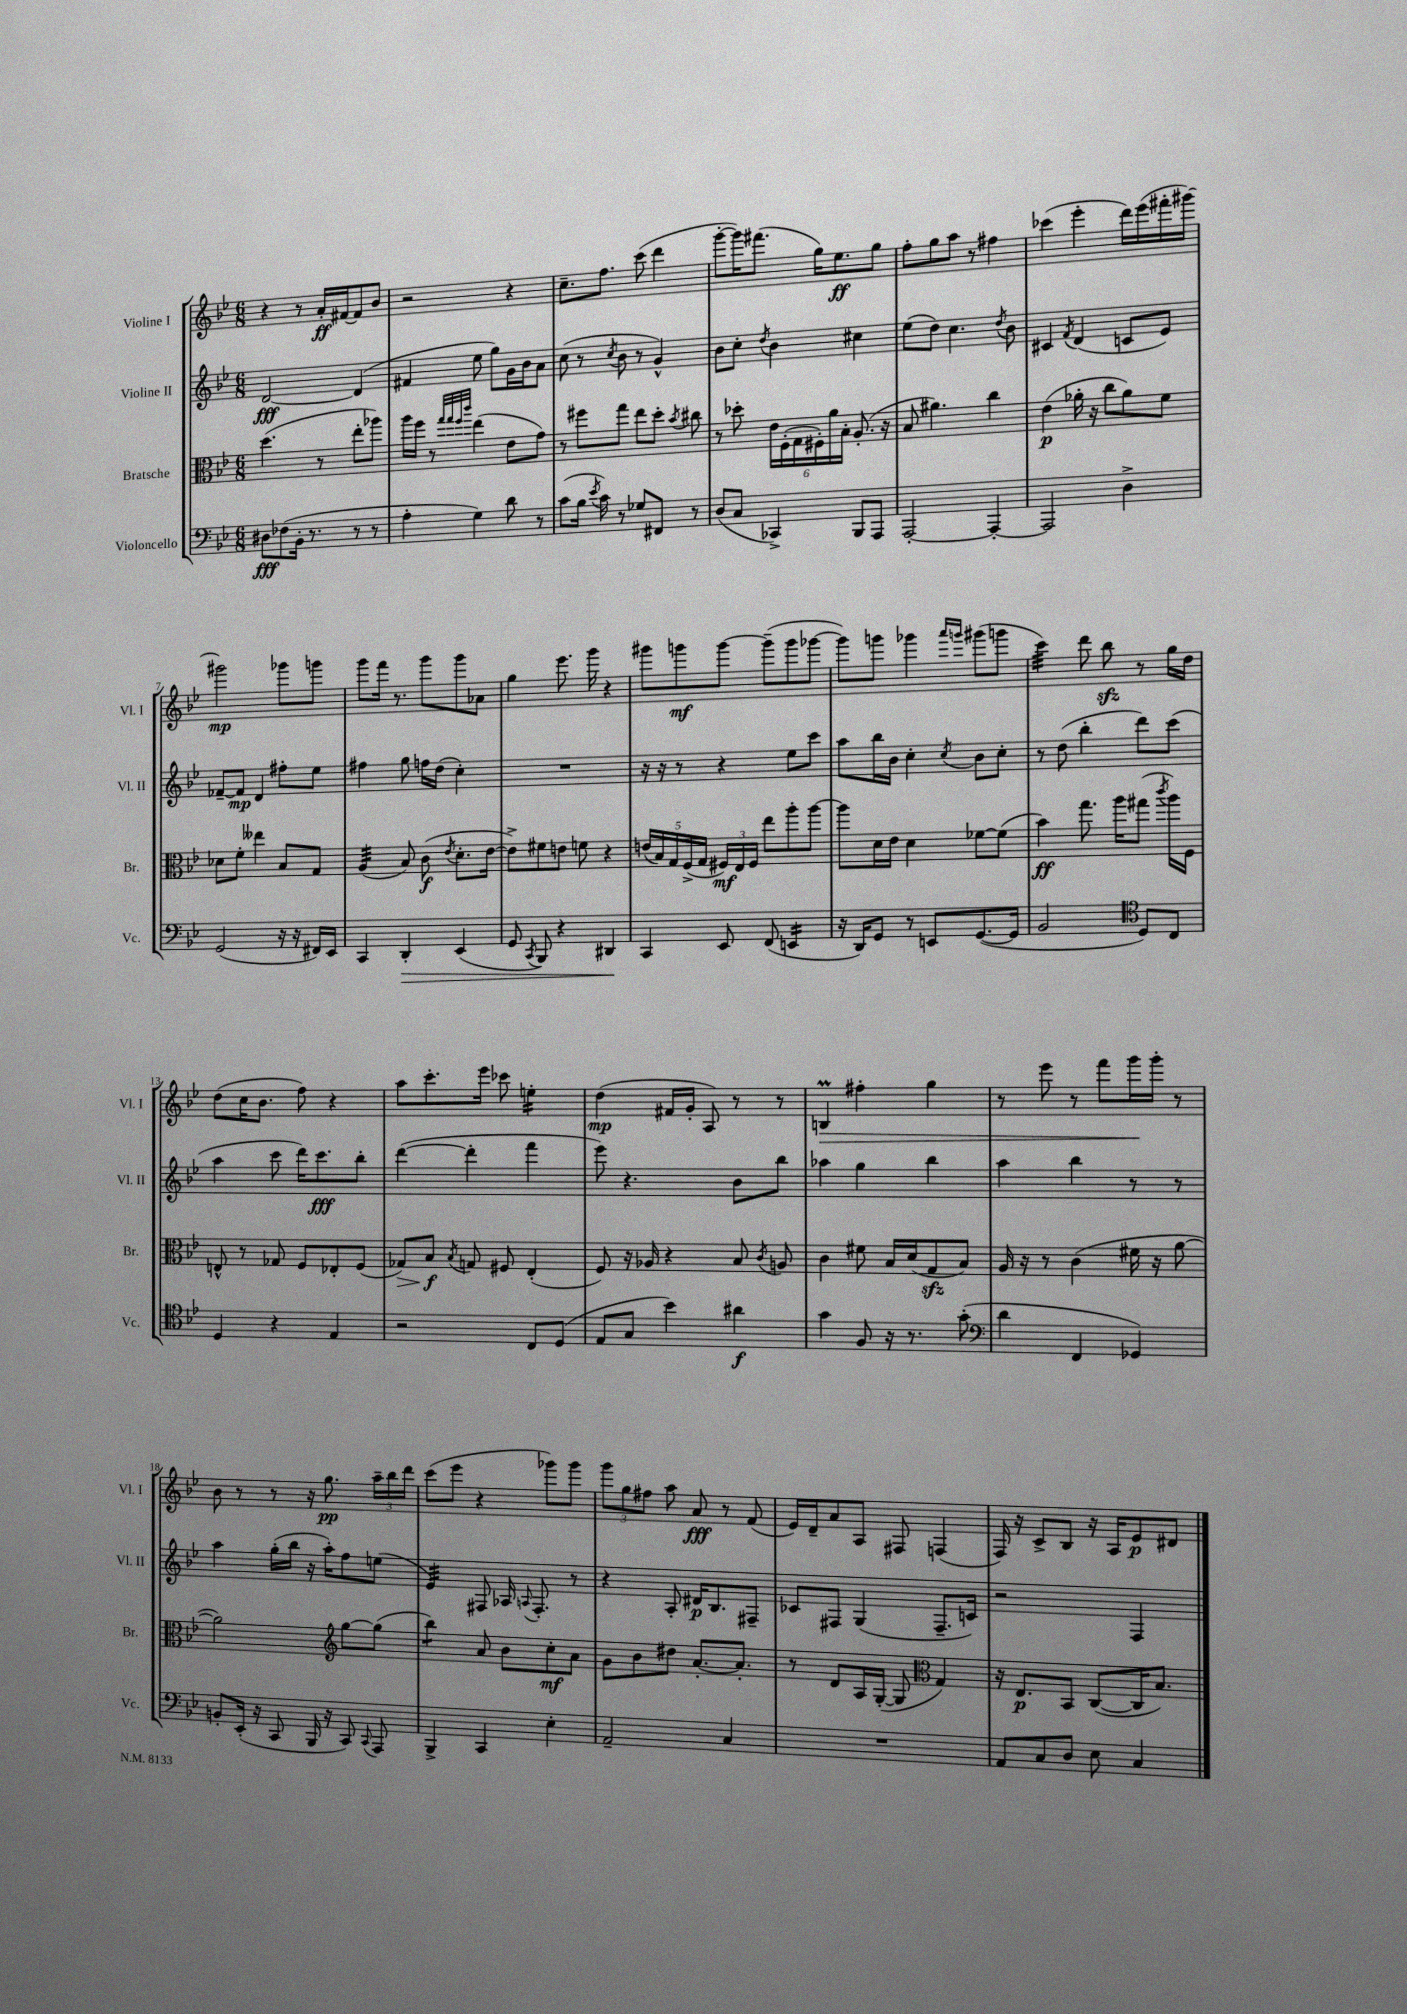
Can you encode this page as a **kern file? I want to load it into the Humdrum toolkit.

**kern	**kern	**kern	**kern
*staff4	*staff3	*staff2	*staff1
*clefF4	*clefC3	*clefG2	*clefG2
*k[b-e-]	*k[b-e-]	*k[b-e-]	*k[b-e-]
*M6/8	*M6/8	*M6/8	*M6/8
8D#\L	(4.dd\	[2d/	4r
(8F-\	.	.	.
16BB-'\Jk	.	.	8r
8.r	.	.	.
.	8r	.	16a'/LL
.	.	.	[16f#/J
8r	8ee-'\L	(4d/]	8f#/]
8r	8aa-\J)	.	8b-/J
=	=	=	=
4A'\	16aa\LL	4f#/	2r
.	16ff\JJ	.	.
.	8r	.	.
.	32qqgg/LLL	.	.
.	32qqgg/	.	.
.	32qqff/	.	.
.	32qqccc/JJJ	.	.
4G\)	(4ee-\	8ee-\	.
.	.	8gg\L)	.
8d\	8e-\L	16g\L	4r
.	.	16b-\J	.
8r	8g\J)	8a\J	.
=	=	=	=
(8c\L	8r	(8cc\	8.cc~\L
16B-\Jk	8ff#\L	8r	.
8qe-/	.	.	.
16c\)	.	.	8.ff\J
.	.	8qcc/	.
8r	8gg\J	8b-\	.
8G-/L	8ee-\L	8r	(8ccc\
8FF#/J	8dd'\J	4g^^/)	4ddd\
.	8qb-/	.	.
8r	8cc#\	.	.
=	=	=	=
(8D/L	8r	8b-\L	[8ggg'\L
8C/J	8dd-'\	8cc'\J	16ggg\]K)
.	.	.	(8.fff#\J
.	.	8qdd/	.
4CC-^/)	24e-\LL	4b-\	.
.	(24F'\	.	.
.	24G\	.	.
.	24F#'\)	.	16gg\LK)
.	24a\	.	.
.	.	.	8.ee-\
.	24B-'\JJ	.	.
8BBB-/L	(8.A'/	4cc#\	.
8AAA/J	.	.	8gg\J
.	16r	.	.
=	=	=	=
[2AAA'/	8B-/	(8ee-\L	8ff'\L
.	4.a#\)	8dd\J)	8gg\
.	.	4.cc\	8aa\J
.	.	.	8r
4AAA'/_	4cc\	.	4ff#\
.	.	8qdd/	.
.	.	8b-\	.
=	=	=	=
2AAA/]	(4e-\	4c#/	(4ccc-\
.	.	8qf/	.
.	16a-'\	(4d/	4eee-'\
.	16r	.	.
.	8cc\L	.	.
4D^\	8a-\)	8c/L	16ddd\LL)
.	.	.	(16eee-\
.	8f\J	8e-/J)	16fff#'\
.	.	.	[16ggg#\JJ)
=	=	=	=
(2GG/	8d-\L	[8f-~/L	2ggg#\]
.	8f'\J	8f-/]J	.
.	4ee--\	4d/	.
16r	8B-/L	8ff#'\L	8ggg-\L
16r	.	.	.
16FF#/LL)	8G/J	8ee-\J	8ggg\J
16EE-/JJ	.	.	.
=	=	=	=
4CC/	(4A/	4ff#\	8ggg\L
.	.	.	16fff\Jk
.	.	.	8.r
4DD'/	8B-/)	8gg\	.
.	(8c\	16ff\LL	8ggg\L
.	.	(16dd\JJ	.
.	8qe-/	.	.
(4EE-/	8.d'\L	4cc'\)	8ggg\
.	.	.	8a-\J
.	[16e-\Jk	.	.
=	=	=	=
8GG/	8e-^\]L)	2.r	4gg\
8qCC/	.	.	.
8BBB-/)	8f#\	.	.
4r	8e\J	.	8.eee-\
.	8f\	.	.
.	.	.	16ggg\
4DD#/	4r	.	4r
=	=	=	=
4CC/	(20e/LL	16r	8ggg#\L
.	20B-/)	.	.
.	.	16r	.
.	20G/	.	.
.	.	8r	8ggg\
.	(20F^/	.	.
.	20G/JJ	.	.
8EE-/	24F#/LL)	4r	[8ggg\J
.	24E-/	.	.
.	24F#/JJ	.	.
(8FF/	8ee-\L	.	(8ggg~\]L
4EE/	8aa'\	8ee-\L	8ggg\
.	[8aa\J	8ccc\J	[8ggg-\J
=	=	=	=
16r	8aa\]L	8aa\L	8ggg-\]L)
16DD/LK)	.	.	.
8GG/J	16d\L	16bb-\L	8ggg\J
.	16e-\JJ	16b-\JJ	.
8r	4d\	4cc'\	4ggg-\
8EE/L	.	.	.
.	.	.	16qqaaa/LL
.	.	8qcc/	16qqggg/JJ
([8.GG/	[8f-\L	8b-\L	(8ggg#\L
.	(8f-\]J	8cc'\J	8ggg\J
16GG/]Jk	.	.	.
=	=	=	=
2BB-/	4b-\)	8r	4ccc\)
.	.	(8dd\	.
.	8.gg\	4bb-'\	8ddd\
.	.	.	8bb-\
.	16aa\LK	.	.
*clefC4	*	*	*
8D/L)	(8gg#\J	8ddd\L)	8r
.	8qccc/	.	.
8C/J	16aa\LL)	(8ccc\J	16gg\LL
.	16F\JJ	.	16dd\JJ
=	=	=	=
4D/	8E^^/	4aa\	(8dd\L
.	8r	.	16cc\K
.	.	.	8.b-\J
4r	8G-/	8ccc\	.
.	8F/L	16ddd\LK)	8ff\)
.	.	8.ccc\	.
4E-/	8E-'/	.	4r
.	(8F/J	8bb-'\J	.
=	=	=	=
2r	8G-/L)	([4ddd\	8aa\L
.	8B-/J	.	8.ccc'\
.	8qB-/	.	.
.	8G/	4ddd'\]	.
.	.	.	16eee-\Jk
.	8F#/	.	8ccc-\
8C/L	(4E-'/	4fff\	4ee'\
(8D/J	.	.	.
=	=	=	=
8E-/L	8F/)	8eee-\)	(4dd\
8G/J	16r	4.r	.
.	16A-/	.	.
4b-\)	4r	.	16f#/LL
.	.	.	16g'/JJ
.	.	.	8A/)
4a#\	8B-/	8b-\L	8r
.	8qc/	.	.
.	8A/	8bb-\J	8r
=	=	=	=
4g\	4c\	4aa-\	4B/
8F/	8f#\	4gg\	4ff#'\
16r	16B-/LL	.	.
8.r	(16d/J	.	.
.	8G/	4bb-\	4gg\
(8g'\	8B-/J)	.	.
=	=	=	=
*clefF4	*	*	*
4d\	16A/	4aa\	8r
.	16r	.	.
.	8r	.	8eee-\
4FF/	(4c\	4bb-\	8r
.	.	.	8fff\L
4GG-/)	16f#\	8r	16ggg\L
.	16r	.	16ggg'\JJ
.	[8a\	8r	8r
=	=	=	=
8BB'/L	2a\])	4aa\	8b-\
(16EE-'/Jk	.	.	8r
16r	.	.	.
8CC/	.	(16gg'\LL	8r
.	.	16bb-\JJ	.
16BBB-/	.	16r	16r
16r	.	16aa'\LK)	8.gg\
*	*clefG2	*	*
8CC/)	[8gg\L	8ff\	.
8qqCC/	.	.	.
8AAA/	(8gg\]J	(8ee\J	24aa~\LL
.	.	.	24bb-\
.	.	.	24ddd\JJ
=	=	=	=
4BBB-^/	4bb-\)	4e-/)	(8ccc\L
.	.	.	8eee-\J
4CC/	8a/	8F#/	4r
.	8b-\L	16A-/	.
.	.	8qqA/	.
.	.	8.F#'/	.
4E-'\	8cc'\	.	8ggg-\L)
.	8a\J	8r	8ggg-\J
=	=	=	=
2AA~/	8g\L	4r	12ggg\L
.	.	.	12gg\
.	8b-\	.	.
.	.	.	12ff#\J
.	8dd#\J	8A'/	8aa\
.	[8.a'/L	16d#/LK	8a/
.	.	8.B-/	.
4C/	.	.	8r
.	8.a'/]J	.	.
.	.	8F#~/J	(8f/
=	=	=	=
2.r	8r	8c-/L	16e-/LL)
.	.	.	16d~/J
.	8d/L	8F#/J	8a/
.	16A/L	(4G/	8A/J
.	([16G'/JJ	.	.
.	8G/]	.	8F#/
*	*clefC3	*	*
.	4G/)	8.F#~/L	(4F/
.	.	16c/Jk)	.
=	=	=	=
8AA/L	16r	2r	16F/)
.	8.E-/L	.	16r
8C/	.	.	8c^/L
8D/J	8BB-/J	.	8B-/J
8E-\	([8C/L	.	16r
.	.	.	16A/LK
4C/	16C/]K	4F/	8e-/
.	8.B-/J)	.	.
.	.	.	8d#/J
==	==	==	==
*-	*-	*-	*-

###

> TASK STATEMENT
Collect every line of the material above that contains the string "kern".

> REPLY TO THE EXERCISE
Can you encode this page as a **kern file? I want to load it into the Humdrum toolkit.
**kern	**kern	**kern	**kern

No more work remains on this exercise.